┌─ Data

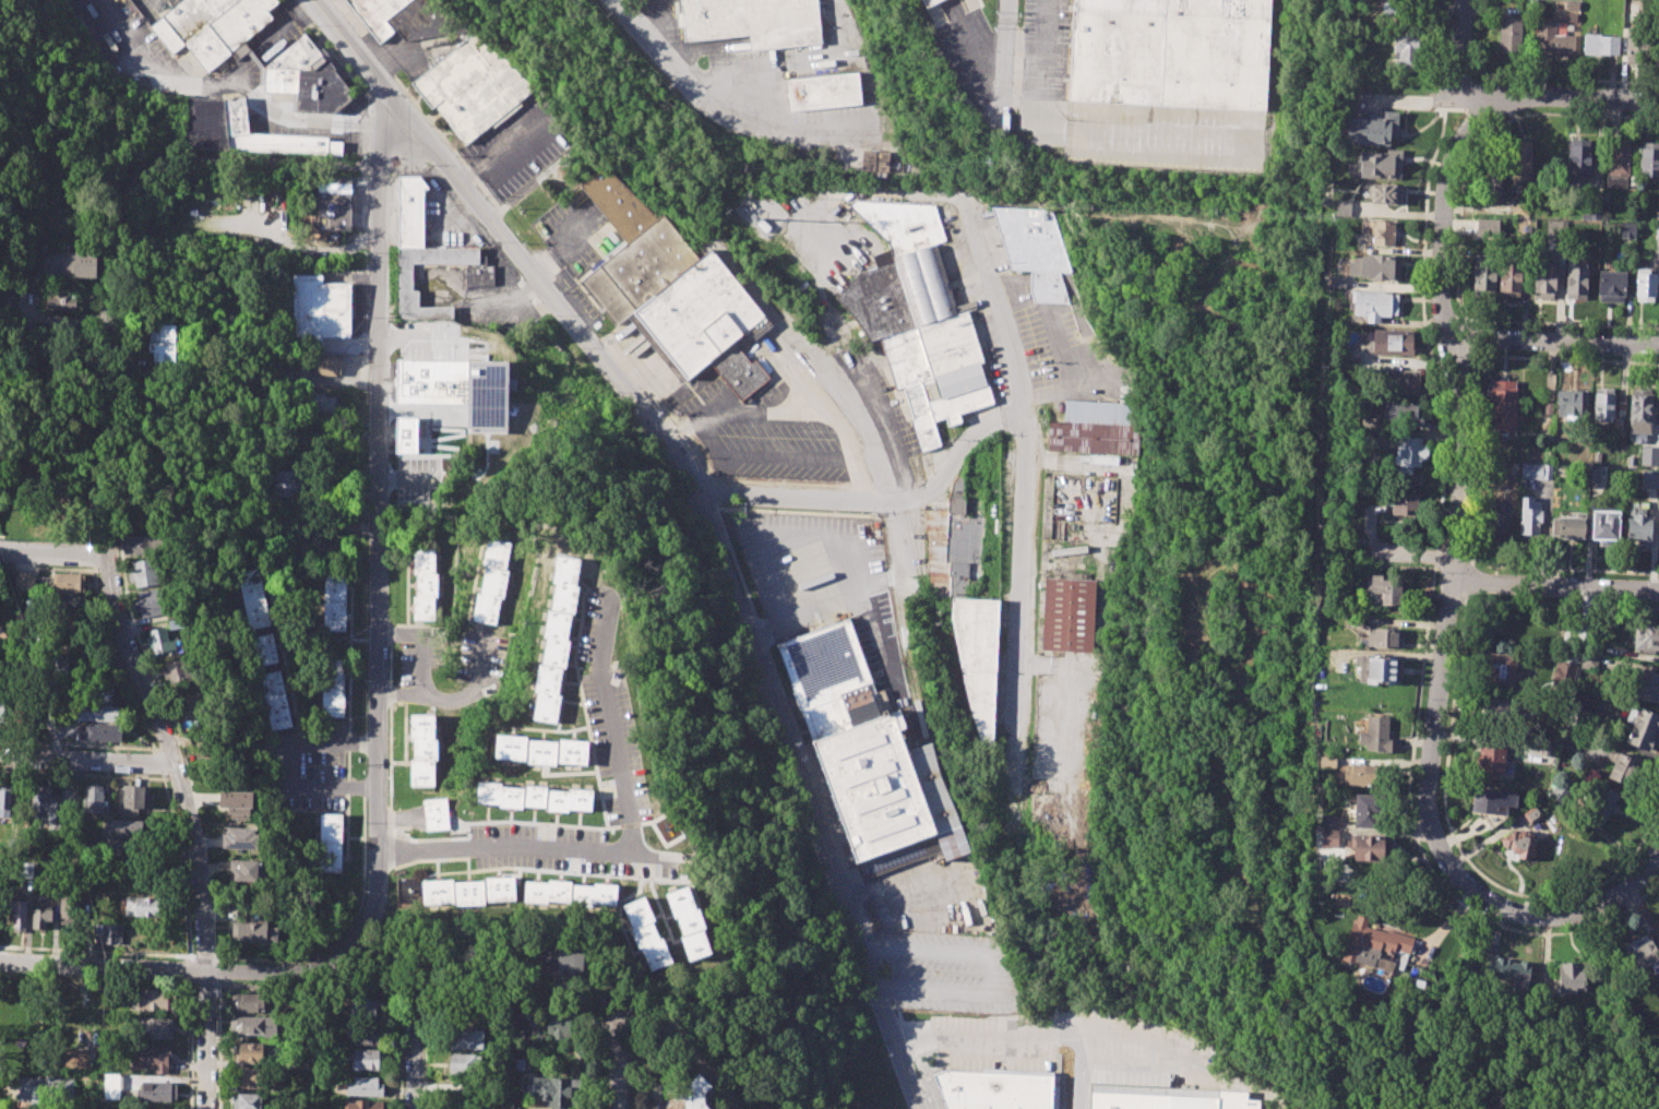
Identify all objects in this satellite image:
building: (931, 2)
building: (1572, 5)
building: (406, 17)
building: (1573, 17)
building: (755, 22)
building: (212, 26)
building: (1509, 32)
building: (1553, 38)
road: (1461, 43)
building: (1601, 44)
building: (1636, 44)
building: (1645, 47)
building: (1169, 51)
building: (1406, 51)
building: (1658, 59)
road: (1006, 63)
building: (306, 78)
road: (228, 83)
building: (471, 83)
building: (824, 91)
road: (1559, 99)
road: (1023, 100)
road: (1414, 100)
road: (1053, 110)
road: (726, 113)
road: (1477, 119)
building: (1372, 129)
building: (242, 131)
parking lot: (520, 145)
road: (508, 153)
building: (1580, 158)
building: (875, 160)
building: (1649, 160)
building: (1380, 163)
building: (1519, 163)
building: (1618, 163)
road: (250, 164)
building: (1491, 181)
road: (876, 190)
building: (1386, 194)
building: (1342, 207)
building: (330, 208)
building: (1518, 210)
building: (1591, 210)
road: (1399, 214)
building: (1486, 226)
building: (1383, 230)
road: (1459, 231)
building: (1626, 231)
building: (1656, 231)
building: (1034, 250)
building: (426, 253)
building: (71, 264)
building: (1376, 266)
building: (1483, 275)
building: (1510, 276)
road: (115, 278)
building: (1544, 279)
building: (1337, 282)
building: (1576, 283)
building: (1645, 284)
building: (1611, 286)
building: (673, 291)
building: (55, 301)
building: (1374, 304)
building: (318, 309)
road: (1463, 318)
building: (917, 319)
road: (1464, 339)
building: (1393, 342)
building: (162, 343)
road: (1553, 344)
road: (1474, 360)
building: (326, 366)
building: (1402, 381)
building: (459, 384)
building: (320, 403)
building: (1571, 403)
building: (1603, 403)
building: (1503, 406)
building: (1641, 410)
road: (793, 411)
building: (1403, 413)
road: (697, 421)
building: (1618, 427)
building: (1091, 428)
road: (705, 440)
building: (406, 454)
building: (1409, 454)
building: (1649, 455)
road: (783, 457)
building: (1631, 460)
road: (1479, 461)
road: (379, 471)
building: (1535, 471)
building: (1592, 475)
road: (858, 479)
building: (1649, 479)
building: (287, 484)
road: (879, 501)
building: (1406, 504)
road: (699, 507)
road: (1025, 512)
building: (1529, 516)
building: (1497, 518)
building: (1606, 525)
building: (1569, 526)
building: (1639, 529)
road: (1588, 538)
building: (1658, 539)
road: (1654, 543)
building: (142, 544)
building: (952, 544)
building: (317, 546)
road: (1314, 549)
road: (52, 555)
road: (1414, 556)
road: (1470, 557)
road: (1450, 563)
building: (144, 573)
building: (492, 581)
road: (1462, 581)
building: (24, 582)
building: (67, 583)
building: (425, 584)
road: (1555, 587)
building: (1385, 589)
building: (254, 598)
building: (334, 601)
building: (149, 602)
road: (1556, 602)
building: (69, 605)
building: (1069, 614)
building: (175, 623)
road: (1447, 629)
building: (1646, 636)
building: (556, 637)
building: (1383, 639)
building: (160, 642)
road: (423, 645)
building: (265, 648)
road: (1632, 652)
road: (1386, 653)
building: (978, 659)
building: (62, 662)
building: (1378, 669)
building: (177, 670)
building: (1501, 670)
building: (1567, 670)
building: (1646, 685)
building: (333, 687)
building: (96, 693)
building: (276, 699)
road: (453, 700)
building: (6, 711)
building: (99, 712)
building: (1495, 715)
building: (1579, 717)
building: (1645, 729)
building: (101, 732)
building: (1379, 735)
building: (1571, 738)
road: (1222, 745)
building: (1547, 747)
building: (423, 749)
building: (540, 749)
building: (869, 756)
road: (87, 761)
building: (1490, 761)
road: (290, 762)
building: (1625, 769)
building: (1360, 774)
building: (1559, 794)
building: (532, 797)
building: (93, 799)
building: (135, 799)
building: (1493, 800)
building: (237, 802)
building: (1600, 802)
building: (5, 804)
building: (42, 805)
building: (1368, 808)
building: (1533, 813)
building: (437, 814)
building: (1328, 820)
road: (189, 827)
building: (126, 830)
building: (241, 838)
building: (1329, 838)
building: (330, 842)
building: (1519, 844)
building: (1371, 847)
road: (1421, 850)
road: (632, 853)
road: (650, 854)
road: (1462, 854)
building: (26, 869)
building: (248, 872)
road: (899, 880)
building: (408, 891)
building: (470, 891)
building: (571, 893)
building: (70, 903)
building: (140, 907)
building: (42, 909)
road: (1642, 911)
building: (19, 915)
building: (690, 922)
road: (344, 930)
building: (109, 932)
building: (254, 932)
building: (646, 934)
building: (1370, 943)
road: (922, 948)
building: (1644, 953)
building: (563, 964)
building: (1501, 970)
road: (218, 972)
road: (991, 972)
road: (229, 973)
building: (1571, 977)
road: (930, 990)
building: (154, 1000)
building: (249, 1002)
building: (365, 1007)
road: (569, 1014)
building: (559, 1023)
building: (251, 1025)
road: (1092, 1027)
building: (151, 1028)
building: (368, 1034)
building: (565, 1034)
building: (466, 1037)
road: (218, 1046)
road: (400, 1047)
road: (412, 1047)
building: (254, 1053)
building: (155, 1059)
building: (368, 1059)
road: (618, 1062)
building: (464, 1064)
road: (1077, 1069)
building: (253, 1078)
building: (111, 1086)
building: (365, 1087)
road: (1355, 1087)
building: (997, 1090)
building: (45, 1091)
building: (156, 1091)
building: (554, 1091)
building: (687, 1094)
building: (1167, 1098)
building: (248, 1101)
building: (364, 1104)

└─

Give back each entry exactly as it appears, with no pictures.

- _Expected output_
Identify all objects in this satellite image:
building: (931, 2)
building: (1572, 5)
building: (406, 17)
building: (1573, 17)
building: (755, 22)
building: (212, 26)
building: (1509, 32)
building: (1553, 38)
road: (1461, 43)
building: (1601, 44)
building: (1636, 44)
building: (1645, 47)
building: (1169, 51)
building: (1406, 51)
building: (1658, 59)
road: (1006, 63)
building: (306, 78)
road: (228, 83)
building: (471, 83)
building: (824, 91)
road: (1559, 99)
road: (1023, 100)
road: (1414, 100)
road: (1053, 110)
road: (726, 113)
road: (1477, 119)
building: (1372, 129)
building: (242, 131)
parking lot: (520, 145)
road: (508, 153)
building: (1580, 158)
building: (875, 160)
building: (1649, 160)
building: (1380, 163)
building: (1519, 163)
building: (1618, 163)
road: (250, 164)
building: (1491, 181)
road: (876, 190)
building: (1386, 194)
building: (1342, 207)
building: (330, 208)
building: (1518, 210)
building: (1591, 210)
road: (1399, 214)
building: (1486, 226)
building: (1383, 230)
road: (1459, 231)
building: (1626, 231)
building: (1656, 231)
building: (1034, 250)
building: (426, 253)
building: (71, 264)
building: (1376, 266)
building: (1483, 275)
building: (1510, 276)
road: (115, 278)
building: (1544, 279)
building: (1337, 282)
building: (1576, 283)
building: (1645, 284)
building: (1611, 286)
building: (673, 291)
building: (55, 301)
building: (1374, 304)
building: (318, 309)
road: (1463, 318)
building: (917, 319)
road: (1464, 339)
building: (1393, 342)
building: (162, 343)
road: (1553, 344)
road: (1474, 360)
building: (326, 366)
building: (1402, 381)
building: (459, 384)
building: (320, 403)
building: (1571, 403)
building: (1603, 403)
building: (1503, 406)
building: (1641, 410)
road: (793, 411)
building: (1403, 413)
road: (697, 421)
building: (1618, 427)
building: (1091, 428)
road: (705, 440)
building: (406, 454)
building: (1409, 454)
building: (1649, 455)
road: (783, 457)
building: (1631, 460)
road: (1479, 461)
road: (379, 471)
building: (1535, 471)
building: (1592, 475)
road: (858, 479)
building: (1649, 479)
building: (287, 484)
road: (879, 501)
building: (1406, 504)
road: (699, 507)
road: (1025, 512)
building: (1529, 516)
building: (1497, 518)
building: (1606, 525)
building: (1569, 526)
building: (1639, 529)
road: (1588, 538)
building: (1658, 539)
road: (1654, 543)
building: (142, 544)
building: (952, 544)
building: (317, 546)
road: (1314, 549)
road: (52, 555)
road: (1414, 556)
road: (1470, 557)
road: (1450, 563)
building: (144, 573)
building: (492, 581)
road: (1462, 581)
building: (24, 582)
building: (67, 583)
building: (425, 584)
road: (1555, 587)
building: (1385, 589)
building: (254, 598)
building: (334, 601)
building: (149, 602)
road: (1556, 602)
building: (69, 605)
building: (1069, 614)
building: (175, 623)
road: (1447, 629)
building: (1646, 636)
building: (556, 637)
building: (1383, 639)
building: (160, 642)
road: (423, 645)
building: (265, 648)
road: (1632, 652)
road: (1386, 653)
building: (978, 659)
building: (62, 662)
building: (1378, 669)
building: (177, 670)
building: (1501, 670)
building: (1567, 670)
building: (1646, 685)
building: (333, 687)
building: (96, 693)
building: (276, 699)
road: (453, 700)
building: (6, 711)
building: (99, 712)
building: (1495, 715)
building: (1579, 717)
building: (1645, 729)
building: (101, 732)
building: (1379, 735)
building: (1571, 738)
road: (1222, 745)
building: (1547, 747)
building: (423, 749)
building: (540, 749)
building: (869, 756)
road: (87, 761)
building: (1490, 761)
road: (290, 762)
building: (1625, 769)
building: (1360, 774)
building: (1559, 794)
building: (532, 797)
building: (93, 799)
building: (135, 799)
building: (1493, 800)
building: (237, 802)
building: (1600, 802)
building: (5, 804)
building: (42, 805)
building: (1368, 808)
building: (1533, 813)
building: (437, 814)
building: (1328, 820)
road: (189, 827)
building: (126, 830)
building: (241, 838)
building: (1329, 838)
building: (330, 842)
building: (1519, 844)
building: (1371, 847)
road: (1421, 850)
road: (632, 853)
road: (650, 854)
road: (1462, 854)
building: (26, 869)
building: (248, 872)
road: (899, 880)
building: (408, 891)
building: (470, 891)
building: (571, 893)
building: (70, 903)
building: (140, 907)
building: (42, 909)
road: (1642, 911)
building: (19, 915)
building: (690, 922)
road: (344, 930)
building: (109, 932)
building: (254, 932)
building: (646, 934)
building: (1370, 943)
road: (922, 948)
building: (1644, 953)
building: (563, 964)
building: (1501, 970)
road: (218, 972)
road: (991, 972)
road: (229, 973)
building: (1571, 977)
road: (930, 990)
building: (154, 1000)
building: (249, 1002)
building: (365, 1007)
road: (569, 1014)
building: (559, 1023)
building: (251, 1025)
road: (1092, 1027)
building: (151, 1028)
building: (368, 1034)
building: (565, 1034)
building: (466, 1037)
road: (218, 1046)
road: (400, 1047)
road: (412, 1047)
building: (254, 1053)
building: (155, 1059)
building: (368, 1059)
road: (618, 1062)
building: (464, 1064)
road: (1077, 1069)
building: (253, 1078)
building: (111, 1086)
building: (365, 1087)
road: (1355, 1087)
building: (997, 1090)
building: (45, 1091)
building: (156, 1091)
building: (554, 1091)
building: (687, 1094)
building: (1167, 1098)
building: (248, 1101)
building: (364, 1104)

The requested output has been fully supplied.